** RECORDS SUPPLIED follows **
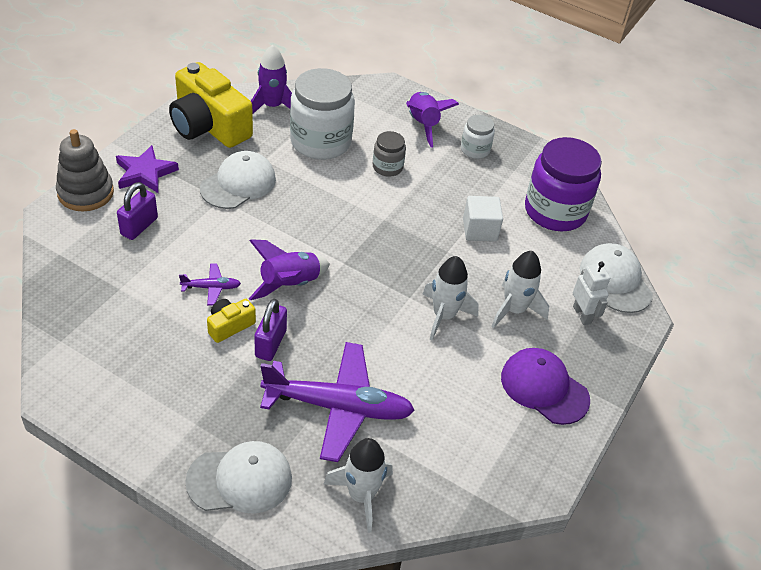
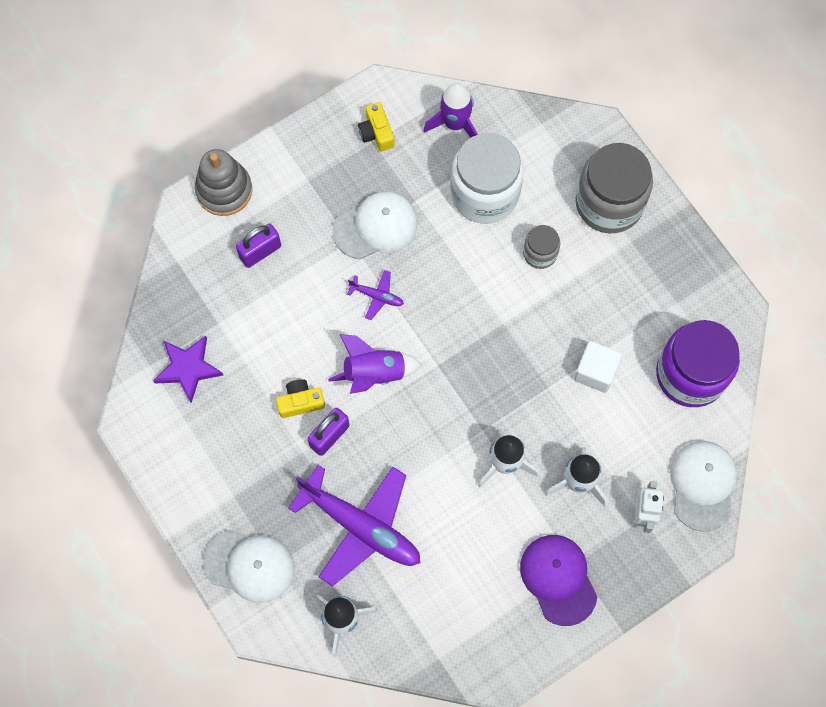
camera: 30 degrees right, 25 degrees up
purple star [116,145,179,193] -> purple star moved to [153,336,223,403]
yellow camera [169,62,253,148] -> yellow camera [358,102,395,151], size x0.45
purple plane [179,263,241,305] -> purple plane moved to [347,270,404,320]
purple rocket [406,92,459,148] -> grey jar [576,143,653,233]
white jar [461,115,495,159] -> none

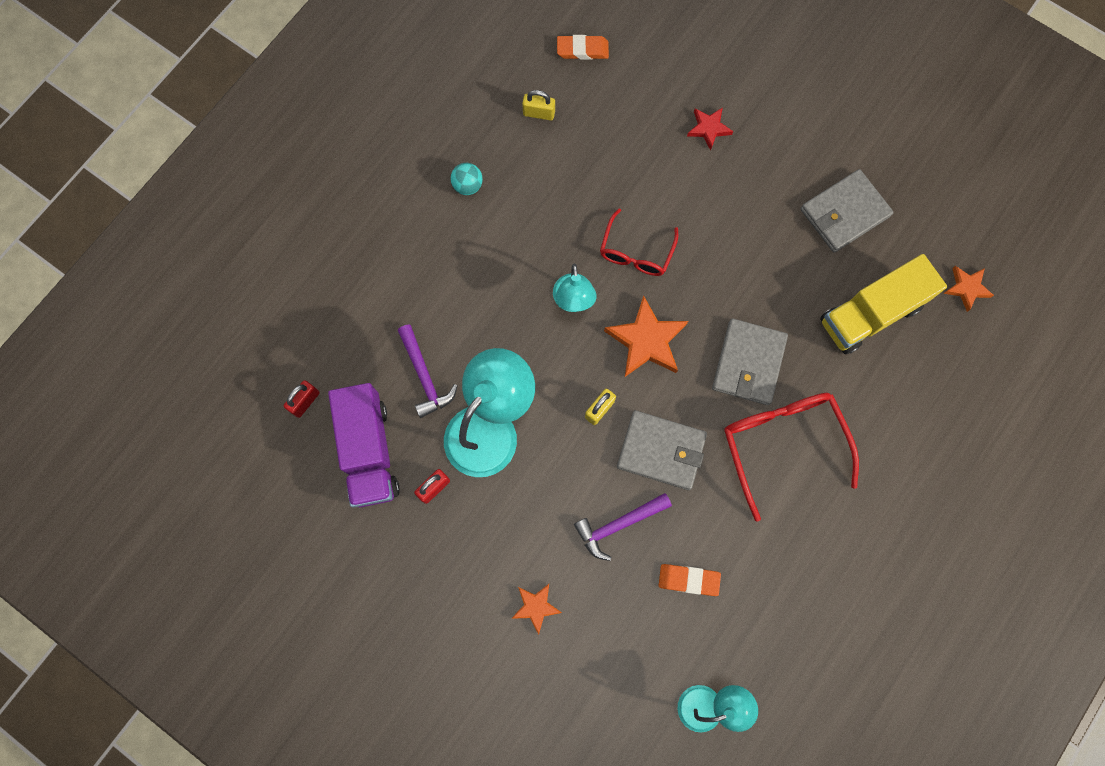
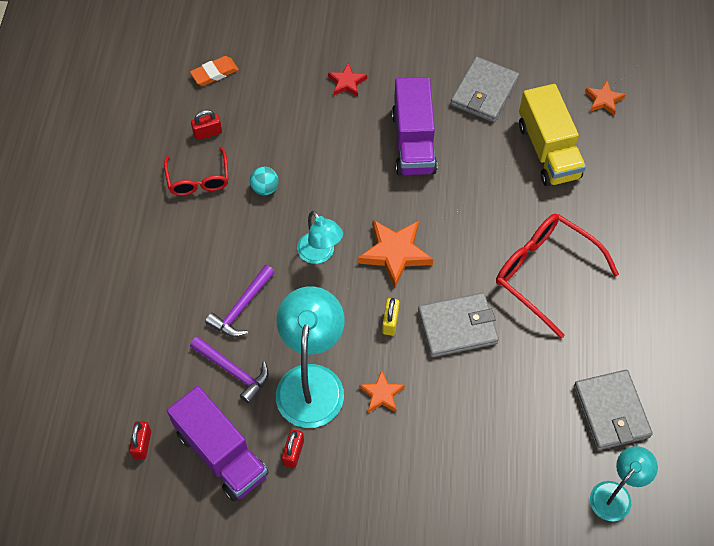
camera: 30 degrees left, 15 degrees down
turquoise ball [450,163,483,195] -> turquoise ball moved to [250,167,278,195]
orange star [511,584,562,635] -> orange star moved to [359,370,405,412]
yellow padlock [522,90,555,120] -> red padlock [191,110,222,140]
purple hammer [574,493,672,561] -> purple hammer moved to [205,265,275,337]
red glasses [600,208,678,276] -> red glasses moved to [164,147,229,196]
orange eraser [659,564,721,596] -> none
grey wallet [712,318,788,405] -> grey wallet moved to [574,370,653,450]
yellow truck [820,254,947,355] -> yellow truck turned 45 degrees counterclockwise [519,84,586,186]
none -> purple truck [392,77,437,176]

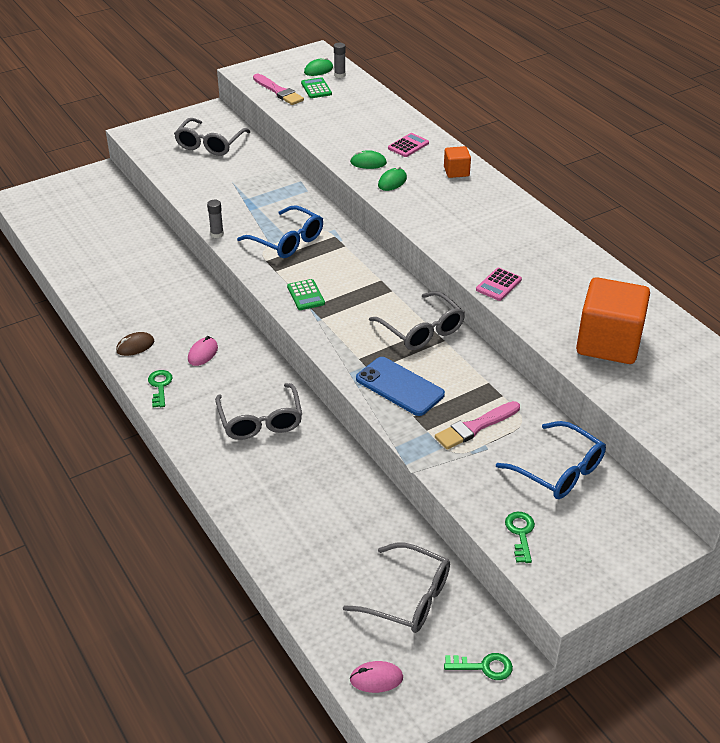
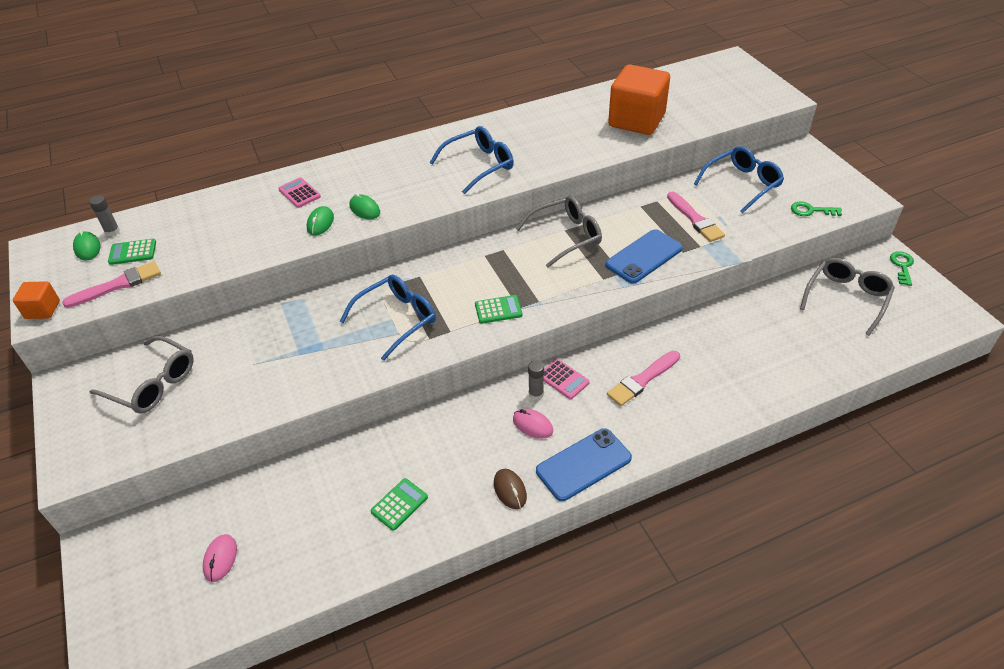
camera: 80 degrees left, 5 degrees up
green key [148,370,173,407] -> blue phone [536,428,632,501]
grey glue stick [207,200,224,238] -> grey glue stick moved to [528,360,544,400]
grey glasses [215,383,302,440] -> pink brush [607,351,680,406]
pink mouse [350,661,403,693] -> pink mouse moved to [203,534,237,582]
orange cube [444,146,471,178] -> orange cube moved to [13,281,60,319]
pink calculator [476,268,522,301] -> pink calculator moved to [544,359,590,399]
none -> green calculator [371,478,428,531]
none -> blue glasses [430,126,514,194]

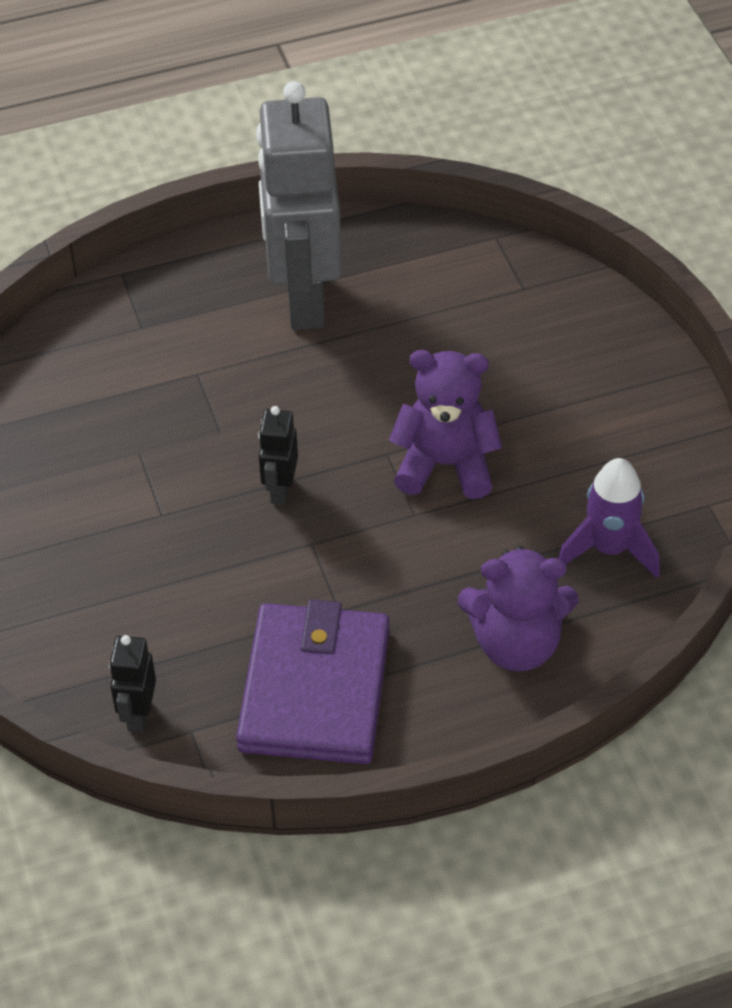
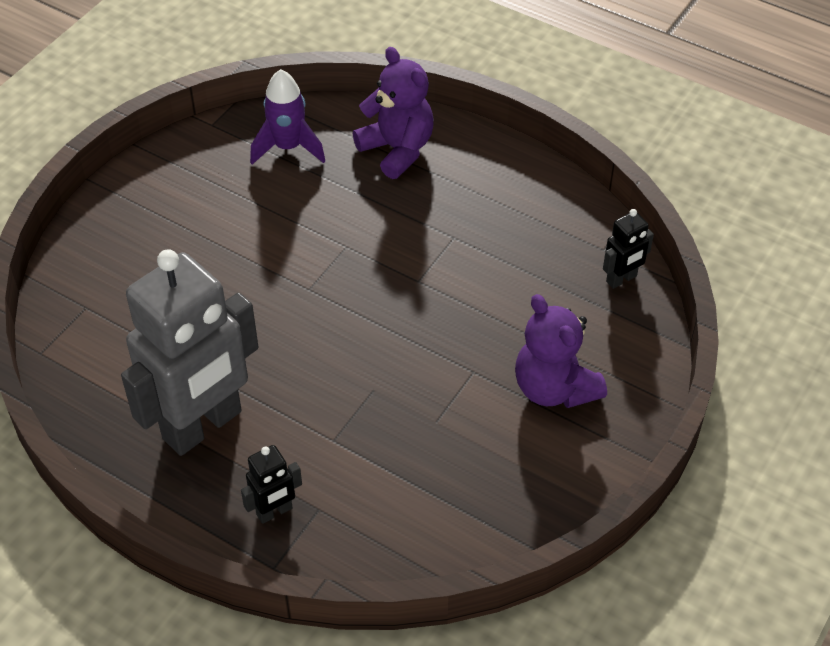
camera: 130 degrees left, 0 degrees up
purple wallet [236,599,389,764] -> none
black robot [258,406,298,505] -> black robot moved to [241,445,302,524]
purple teddy bear [389,350,502,499] -> purple teddy bear moved to [515,294,607,408]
** End of RECORDS SUPPLIED **
— AIM OF THE TASK —
Return all lines from the data above with "camera" in them.

— RESULT BELOW —
camera: 30 degrees right, 25 degrees up
yellow camera [169,62,253,148] -> yellow camera [358,102,395,151], size x0.45
camera: 30 degrees left, 15 degrees down
camera: 80 degrees left, 5 degrees up
camera: 130 degrees left, 0 degrees up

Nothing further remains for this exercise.